**Aim of the task**
This exercise calls for an exact transcription. Set down every record below.

[Information — start]

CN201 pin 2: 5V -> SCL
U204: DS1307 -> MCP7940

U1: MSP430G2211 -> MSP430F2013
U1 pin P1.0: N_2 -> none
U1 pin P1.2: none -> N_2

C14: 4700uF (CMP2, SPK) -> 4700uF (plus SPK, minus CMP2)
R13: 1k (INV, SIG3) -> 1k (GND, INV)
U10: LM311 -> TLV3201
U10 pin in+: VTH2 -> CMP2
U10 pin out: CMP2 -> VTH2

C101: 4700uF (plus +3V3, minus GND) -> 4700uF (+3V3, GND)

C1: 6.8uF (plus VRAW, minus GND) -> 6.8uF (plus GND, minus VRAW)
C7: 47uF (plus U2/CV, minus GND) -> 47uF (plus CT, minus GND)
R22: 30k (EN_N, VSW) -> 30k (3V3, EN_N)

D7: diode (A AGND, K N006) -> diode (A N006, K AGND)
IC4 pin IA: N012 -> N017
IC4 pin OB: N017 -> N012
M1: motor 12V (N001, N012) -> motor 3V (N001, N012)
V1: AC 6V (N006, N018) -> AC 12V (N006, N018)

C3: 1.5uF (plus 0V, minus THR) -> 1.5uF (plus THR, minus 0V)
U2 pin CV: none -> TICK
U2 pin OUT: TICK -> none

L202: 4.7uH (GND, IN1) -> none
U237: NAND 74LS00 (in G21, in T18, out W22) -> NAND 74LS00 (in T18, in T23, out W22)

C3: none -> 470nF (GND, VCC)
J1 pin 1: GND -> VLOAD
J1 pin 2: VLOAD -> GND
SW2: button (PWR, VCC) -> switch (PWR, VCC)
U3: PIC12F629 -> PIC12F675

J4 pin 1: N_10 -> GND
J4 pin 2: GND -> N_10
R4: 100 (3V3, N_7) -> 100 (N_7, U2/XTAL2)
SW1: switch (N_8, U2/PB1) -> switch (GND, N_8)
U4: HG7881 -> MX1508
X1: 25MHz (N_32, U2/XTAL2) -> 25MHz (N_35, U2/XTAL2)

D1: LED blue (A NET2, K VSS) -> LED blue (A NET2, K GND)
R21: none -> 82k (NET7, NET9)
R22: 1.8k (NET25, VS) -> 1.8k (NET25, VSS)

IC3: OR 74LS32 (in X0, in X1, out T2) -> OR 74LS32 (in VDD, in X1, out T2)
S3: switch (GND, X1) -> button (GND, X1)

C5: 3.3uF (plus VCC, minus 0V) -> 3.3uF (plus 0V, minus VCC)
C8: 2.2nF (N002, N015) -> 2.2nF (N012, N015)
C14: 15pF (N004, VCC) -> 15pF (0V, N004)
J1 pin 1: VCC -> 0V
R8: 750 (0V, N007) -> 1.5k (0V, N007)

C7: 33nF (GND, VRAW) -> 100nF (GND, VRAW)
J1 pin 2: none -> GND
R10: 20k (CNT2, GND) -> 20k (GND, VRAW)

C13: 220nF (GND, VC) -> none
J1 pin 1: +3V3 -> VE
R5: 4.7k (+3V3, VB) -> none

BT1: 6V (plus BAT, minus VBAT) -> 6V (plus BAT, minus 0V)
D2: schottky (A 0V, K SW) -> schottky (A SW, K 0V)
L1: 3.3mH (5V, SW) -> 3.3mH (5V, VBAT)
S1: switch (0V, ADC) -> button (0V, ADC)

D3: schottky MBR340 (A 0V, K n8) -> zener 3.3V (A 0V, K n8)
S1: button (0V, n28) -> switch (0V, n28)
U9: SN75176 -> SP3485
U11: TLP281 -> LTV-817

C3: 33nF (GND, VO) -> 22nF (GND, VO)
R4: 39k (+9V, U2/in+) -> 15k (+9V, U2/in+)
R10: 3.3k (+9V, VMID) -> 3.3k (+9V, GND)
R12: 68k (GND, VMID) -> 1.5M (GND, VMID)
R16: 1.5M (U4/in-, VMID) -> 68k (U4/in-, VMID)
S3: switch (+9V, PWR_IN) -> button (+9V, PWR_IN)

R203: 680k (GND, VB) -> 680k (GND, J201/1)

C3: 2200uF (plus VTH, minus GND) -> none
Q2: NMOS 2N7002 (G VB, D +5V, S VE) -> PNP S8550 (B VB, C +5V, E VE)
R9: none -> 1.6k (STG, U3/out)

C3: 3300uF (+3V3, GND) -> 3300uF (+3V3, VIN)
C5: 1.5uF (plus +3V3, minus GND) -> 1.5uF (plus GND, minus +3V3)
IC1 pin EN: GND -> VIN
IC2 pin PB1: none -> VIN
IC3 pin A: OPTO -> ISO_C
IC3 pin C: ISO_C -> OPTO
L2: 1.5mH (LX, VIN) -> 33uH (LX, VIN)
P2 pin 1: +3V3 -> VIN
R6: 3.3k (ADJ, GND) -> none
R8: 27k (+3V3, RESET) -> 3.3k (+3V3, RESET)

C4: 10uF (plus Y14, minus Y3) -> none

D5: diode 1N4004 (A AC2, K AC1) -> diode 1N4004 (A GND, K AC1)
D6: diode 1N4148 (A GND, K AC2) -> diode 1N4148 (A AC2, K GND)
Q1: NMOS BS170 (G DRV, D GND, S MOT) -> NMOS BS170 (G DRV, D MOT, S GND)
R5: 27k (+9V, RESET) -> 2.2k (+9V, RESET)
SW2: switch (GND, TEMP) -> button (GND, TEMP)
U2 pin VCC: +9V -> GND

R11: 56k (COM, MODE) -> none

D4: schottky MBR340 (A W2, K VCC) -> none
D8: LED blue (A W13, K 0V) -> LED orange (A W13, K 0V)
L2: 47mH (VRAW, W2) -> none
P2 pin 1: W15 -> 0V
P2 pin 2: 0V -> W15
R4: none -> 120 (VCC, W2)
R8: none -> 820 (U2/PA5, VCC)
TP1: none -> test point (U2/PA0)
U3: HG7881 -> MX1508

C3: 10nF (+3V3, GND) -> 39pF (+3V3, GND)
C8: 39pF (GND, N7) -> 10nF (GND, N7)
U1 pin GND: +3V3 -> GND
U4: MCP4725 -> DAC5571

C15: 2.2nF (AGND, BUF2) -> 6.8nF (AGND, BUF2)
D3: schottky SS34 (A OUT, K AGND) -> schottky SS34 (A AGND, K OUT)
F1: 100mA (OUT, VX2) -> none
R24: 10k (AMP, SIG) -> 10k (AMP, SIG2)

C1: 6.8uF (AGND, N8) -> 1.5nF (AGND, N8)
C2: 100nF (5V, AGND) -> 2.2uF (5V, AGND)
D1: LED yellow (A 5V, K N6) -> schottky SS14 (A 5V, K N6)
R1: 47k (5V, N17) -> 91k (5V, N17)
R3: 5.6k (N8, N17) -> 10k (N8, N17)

[Information — finish]

**Answer to this problem**
CN201 pin 2: 5V -> SCL
U204: DS1307 -> MCP7940

U1: MSP430G2211 -> MSP430F2013
U1 pin P1.0: N_2 -> none
U1 pin P1.2: none -> N_2

C14: 4700uF (CMP2, SPK) -> 4700uF (plus SPK, minus CMP2)
R13: 1k (INV, SIG3) -> 1k (GND, INV)
U10: LM311 -> TLV3201
U10 pin in+: VTH2 -> CMP2
U10 pin out: CMP2 -> VTH2

C101: 4700uF (plus +3V3, minus GND) -> 4700uF (+3V3, GND)

C1: 6.8uF (plus VRAW, minus GND) -> 6.8uF (plus GND, minus VRAW)
C7: 47uF (plus U2/CV, minus GND) -> 47uF (plus CT, minus GND)
R22: 30k (EN_N, VSW) -> 30k (3V3, EN_N)

D7: diode (A AGND, K N006) -> diode (A N006, K AGND)
IC4 pin IA: N012 -> N017
IC4 pin OB: N017 -> N012
M1: motor 12V (N001, N012) -> motor 3V (N001, N012)
V1: AC 6V (N006, N018) -> AC 12V (N006, N018)

C3: 1.5uF (plus 0V, minus THR) -> 1.5uF (plus THR, minus 0V)
U2 pin CV: none -> TICK
U2 pin OUT: TICK -> none

L202: 4.7uH (GND, IN1) -> none
U237: NAND 74LS00 (in G21, in T18, out W22) -> NAND 74LS00 (in T18, in T23, out W22)

C3: none -> 470nF (GND, VCC)
J1 pin 1: GND -> VLOAD
J1 pin 2: VLOAD -> GND
SW2: button (PWR, VCC) -> switch (PWR, VCC)
U3: PIC12F629 -> PIC12F675

J4 pin 1: N_10 -> GND
J4 pin 2: GND -> N_10
R4: 100 (3V3, N_7) -> 100 (N_7, U2/XTAL2)
SW1: switch (N_8, U2/PB1) -> switch (GND, N_8)
U4: HG7881 -> MX1508
X1: 25MHz (N_32, U2/XTAL2) -> 25MHz (N_35, U2/XTAL2)

D1: LED blue (A NET2, K VSS) -> LED blue (A NET2, K GND)
R21: none -> 82k (NET7, NET9)
R22: 1.8k (NET25, VS) -> 1.8k (NET25, VSS)

IC3: OR 74LS32 (in X0, in X1, out T2) -> OR 74LS32 (in VDD, in X1, out T2)
S3: switch (GND, X1) -> button (GND, X1)

C5: 3.3uF (plus VCC, minus 0V) -> 3.3uF (plus 0V, minus VCC)
C8: 2.2nF (N002, N015) -> 2.2nF (N012, N015)
C14: 15pF (N004, VCC) -> 15pF (0V, N004)
J1 pin 1: VCC -> 0V
R8: 750 (0V, N007) -> 1.5k (0V, N007)

C7: 33nF (GND, VRAW) -> 100nF (GND, VRAW)
J1 pin 2: none -> GND
R10: 20k (CNT2, GND) -> 20k (GND, VRAW)

C13: 220nF (GND, VC) -> none
J1 pin 1: +3V3 -> VE
R5: 4.7k (+3V3, VB) -> none

BT1: 6V (plus BAT, minus VBAT) -> 6V (plus BAT, minus 0V)
D2: schottky (A 0V, K SW) -> schottky (A SW, K 0V)
L1: 3.3mH (5V, SW) -> 3.3mH (5V, VBAT)
S1: switch (0V, ADC) -> button (0V, ADC)

D3: schottky MBR340 (A 0V, K n8) -> zener 3.3V (A 0V, K n8)
S1: button (0V, n28) -> switch (0V, n28)
U9: SN75176 -> SP3485
U11: TLP281 -> LTV-817

C3: 33nF (GND, VO) -> 22nF (GND, VO)
R4: 39k (+9V, U2/in+) -> 15k (+9V, U2/in+)
R10: 3.3k (+9V, VMID) -> 3.3k (+9V, GND)
R12: 68k (GND, VMID) -> 1.5M (GND, VMID)
R16: 1.5M (U4/in-, VMID) -> 68k (U4/in-, VMID)
S3: switch (+9V, PWR_IN) -> button (+9V, PWR_IN)

R203: 680k (GND, VB) -> 680k (GND, J201/1)

C3: 2200uF (plus VTH, minus GND) -> none
Q2: NMOS 2N7002 (G VB, D +5V, S VE) -> PNP S8550 (B VB, C +5V, E VE)
R9: none -> 1.6k (STG, U3/out)

C3: 3300uF (+3V3, GND) -> 3300uF (+3V3, VIN)
C5: 1.5uF (plus +3V3, minus GND) -> 1.5uF (plus GND, minus +3V3)
IC1 pin EN: GND -> VIN
IC2 pin PB1: none -> VIN
IC3 pin A: OPTO -> ISO_C
IC3 pin C: ISO_C -> OPTO
L2: 1.5mH (LX, VIN) -> 33uH (LX, VIN)
P2 pin 1: +3V3 -> VIN
R6: 3.3k (ADJ, GND) -> none
R8: 27k (+3V3, RESET) -> 3.3k (+3V3, RESET)

C4: 10uF (plus Y14, minus Y3) -> none

D5: diode 1N4004 (A AC2, K AC1) -> diode 1N4004 (A GND, K AC1)
D6: diode 1N4148 (A GND, K AC2) -> diode 1N4148 (A AC2, K GND)
Q1: NMOS BS170 (G DRV, D GND, S MOT) -> NMOS BS170 (G DRV, D MOT, S GND)
R5: 27k (+9V, RESET) -> 2.2k (+9V, RESET)
SW2: switch (GND, TEMP) -> button (GND, TEMP)
U2 pin VCC: +9V -> GND

R11: 56k (COM, MODE) -> none

D4: schottky MBR340 (A W2, K VCC) -> none
D8: LED blue (A W13, K 0V) -> LED orange (A W13, K 0V)
L2: 47mH (VRAW, W2) -> none
P2 pin 1: W15 -> 0V
P2 pin 2: 0V -> W15
R4: none -> 120 (VCC, W2)
R8: none -> 820 (U2/PA5, VCC)
TP1: none -> test point (U2/PA0)
U3: HG7881 -> MX1508

C3: 10nF (+3V3, GND) -> 39pF (+3V3, GND)
C8: 39pF (GND, N7) -> 10nF (GND, N7)
U1 pin GND: +3V3 -> GND
U4: MCP4725 -> DAC5571

C15: 2.2nF (AGND, BUF2) -> 6.8nF (AGND, BUF2)
D3: schottky SS34 (A OUT, K AGND) -> schottky SS34 (A AGND, K OUT)
F1: 100mA (OUT, VX2) -> none
R24: 10k (AMP, SIG) -> 10k (AMP, SIG2)

C1: 6.8uF (AGND, N8) -> 1.5nF (AGND, N8)
C2: 100nF (5V, AGND) -> 2.2uF (5V, AGND)
D1: LED yellow (A 5V, K N6) -> schottky SS14 (A 5V, K N6)
R1: 47k (5V, N17) -> 91k (5V, N17)
R3: 5.6k (N8, N17) -> 10k (N8, N17)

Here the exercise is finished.